## INPUT ROWS

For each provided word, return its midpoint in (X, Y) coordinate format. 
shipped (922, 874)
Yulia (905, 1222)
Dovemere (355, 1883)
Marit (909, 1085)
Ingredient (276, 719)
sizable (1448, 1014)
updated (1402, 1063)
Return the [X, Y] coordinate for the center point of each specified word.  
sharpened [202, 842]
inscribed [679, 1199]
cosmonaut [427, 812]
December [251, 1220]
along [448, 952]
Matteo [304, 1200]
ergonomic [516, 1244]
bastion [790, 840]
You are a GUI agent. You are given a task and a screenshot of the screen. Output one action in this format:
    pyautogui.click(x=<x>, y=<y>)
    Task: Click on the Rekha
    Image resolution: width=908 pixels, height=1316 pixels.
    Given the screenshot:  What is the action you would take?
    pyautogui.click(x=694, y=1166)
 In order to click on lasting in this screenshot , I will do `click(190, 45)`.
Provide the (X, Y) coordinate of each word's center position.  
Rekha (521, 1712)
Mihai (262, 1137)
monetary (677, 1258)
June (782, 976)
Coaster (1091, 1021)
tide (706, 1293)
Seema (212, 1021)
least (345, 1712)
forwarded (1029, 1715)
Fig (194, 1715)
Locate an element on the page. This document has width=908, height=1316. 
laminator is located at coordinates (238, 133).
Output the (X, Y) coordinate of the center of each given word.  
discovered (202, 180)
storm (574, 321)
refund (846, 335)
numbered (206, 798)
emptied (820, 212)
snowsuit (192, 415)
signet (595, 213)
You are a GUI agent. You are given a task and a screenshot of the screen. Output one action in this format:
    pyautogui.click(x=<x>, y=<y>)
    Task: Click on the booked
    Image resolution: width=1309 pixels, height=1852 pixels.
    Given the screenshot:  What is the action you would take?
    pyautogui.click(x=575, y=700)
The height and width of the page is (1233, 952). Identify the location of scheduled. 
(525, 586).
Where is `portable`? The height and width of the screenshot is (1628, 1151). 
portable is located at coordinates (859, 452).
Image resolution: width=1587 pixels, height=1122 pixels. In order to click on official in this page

## GIVEN TASK
Render the material above as a Markdown table with the columns Row and Line, giving each non-blank line its own row numbered in order.

## RESULT OF THIS EXERCISE
| Row | Line |
|---|---|
| 1 | For each provided word, return its midpoint in (X, Y) coordinate format.  |
| 2 | shipped (922, 874) |
| 3 | Yulia (905, 1222) |
| 4 | Dovemere (355, 1883) |
| 5 | Marit (909, 1085) |
| 6 | Ingredient (276, 719) |
| 7 | sizable (1448, 1014) |
| 8 | updated (1402, 1063) |
| 9 | Return the [X, Y] coordinate for the center point of each specified word.   |
| 10 | sharpened [202, 842] |
| 11 | inscribed [679, 1199] |
| 12 | cosmonaut [427, 812] |
| 13 | December [251, 1220] |
| 14 | along [448, 952] |
| 15 | Matteo [304, 1200] |
| 16 | ergonomic [516, 1244] |
| 17 | bastion [790, 840] |
| 18 | You are a GUI agent. You are given a task and a screenshot of the screen. Output one action in this format: |
| 19 |     pyautogui.click(x=<x>, y=<y>) |
| 20 |     Task: Click on the Rekha |
| 21 |     Image resolution: width=908 pixels, height=1316 pixels. |
| 22 |     Given the screenshot:  What is the action you would take? |
| 23 |     pyautogui.click(x=694, y=1166) |
| 24 |  In order to click on lasting in this screenshot , I will do `click(190, 45)`. |
| 25 | Provide the (X, Y) coordinate of each word's center position.   |
| 26 | Rekha (521, 1712) |
| 27 | Mihai (262, 1137) |
| 28 | monetary (677, 1258) |
| 29 | June (782, 976) |
| 30 | Coaster (1091, 1021) |
| 31 | tide (706, 1293) |
| 32 | Seema (212, 1021) |
| 33 | least (345, 1712) |
| 34 | forwarded (1029, 1715) |
| 35 | Fig (194, 1715) |
| 36 | Locate an element on the page. This document has width=908, height=1316.  |
| 37 | laminator is located at coordinates (238, 133). |
| 38 | Output the (X, Y) coordinate of the center of each given word.   |
| 39 | discovered (202, 180) |
| 40 | storm (574, 321) |
| 41 | refund (846, 335) |
| 42 | numbered (206, 798) |
| 43 | emptied (820, 212) |
| 44 | snowsuit (192, 415) |
| 45 | signet (595, 213) |
| 46 | You are a GUI agent. You are given a task and a screenshot of the screen. Output one action in this format: |
| 47 |     pyautogui.click(x=<x>, y=<y>) |
| 48 |     Task: Click on the booked |
| 49 |     Image resolution: width=1309 pixels, height=1852 pixels. |
| 50 |     Given the screenshot:  What is the action you would take? |
| 51 |     pyautogui.click(x=575, y=700) |
| 52 | The height and width of the page is (1233, 952). Identify the location of scheduled.  |
| 53 | (525, 586). |
| 54 | Where is `portable`? The height and width of the screenshot is (1628, 1151).  |
| 55 | portable is located at coordinates (859, 452). |
| 56 | Image resolution: width=1587 pixels, height=1122 pixels. In order to click on official in this page |